-------- Excerpted data --------

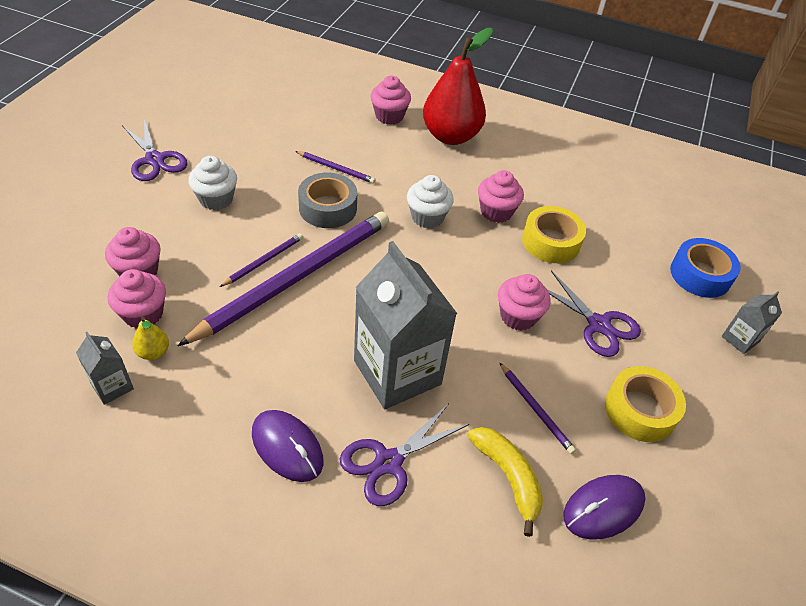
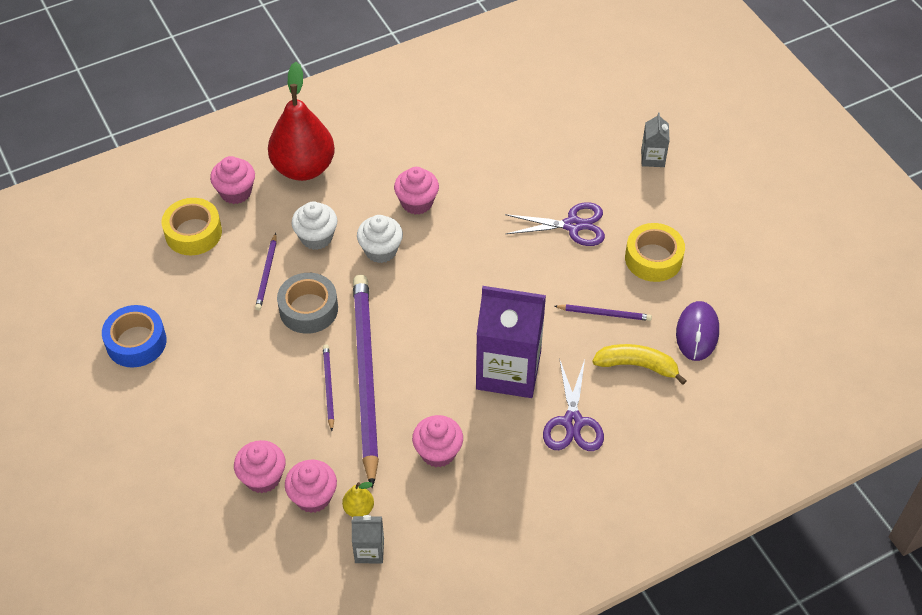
camera: 45 degrees left, 5 degrees up
(155, 160) = (128, 398): purple scissors -> none
(216, 199) = (224, 380): white cupcake -> white cupcake (316, 237)
(287, 447) = (513, 472): purple mouse -> none
(336, 169) = (267, 274): purple pencil -> purple pencil turned 120 degrees clockwise
(397, 372) = (508, 370): grey carton -> purple carton
(518, 316) = (525, 266): pink cupcake -> pink cupcake (438, 452)
(551, 242) = (477, 192): yellow tape -> yellow tape (193, 233)
(700, 275) = (586, 131): blue tape -> blue tape (136, 342)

--------

# Instructions for the task:
Set the listing down again exactly, skipping each picture.

# Task response:
camera: 45 degrees left, 5 degrees up
(155, 160) = (128, 398): purple scissors -> none
(216, 199) = (224, 380): white cupcake -> white cupcake (316, 237)
(287, 447) = (513, 472): purple mouse -> none
(336, 169) = (267, 274): purple pencil -> purple pencil turned 120 degrees clockwise
(397, 372) = (508, 370): grey carton -> purple carton
(518, 316) = (525, 266): pink cupcake -> pink cupcake (438, 452)
(551, 242) = (477, 192): yellow tape -> yellow tape (193, 233)
(700, 275) = (586, 131): blue tape -> blue tape (136, 342)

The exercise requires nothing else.